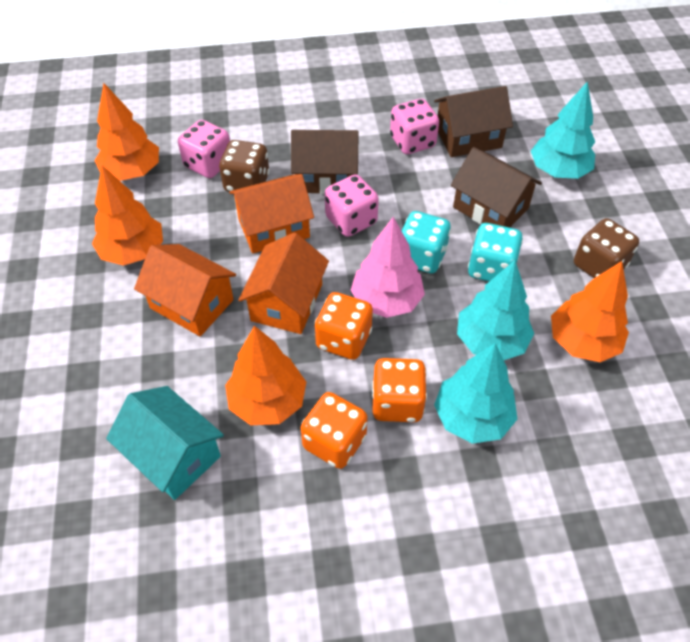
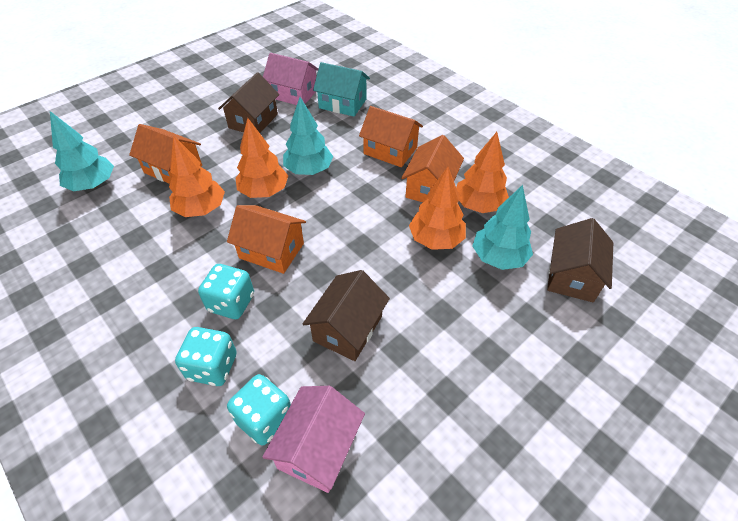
brown dice: 2 -> 0
orange dice: 3 -> 0
orange house: 3 -> 4
pink dice: 3 -> 0
pink house: 0 -> 2
pink tree: 1 -> 0
turquoise dice: 2 -> 3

WORK TASK
Every line of the listing above that contains "dice" is to be copied.

EXERCISE SOLUTION
brown dice: 2 -> 0
orange dice: 3 -> 0
pink dice: 3 -> 0
turquoise dice: 2 -> 3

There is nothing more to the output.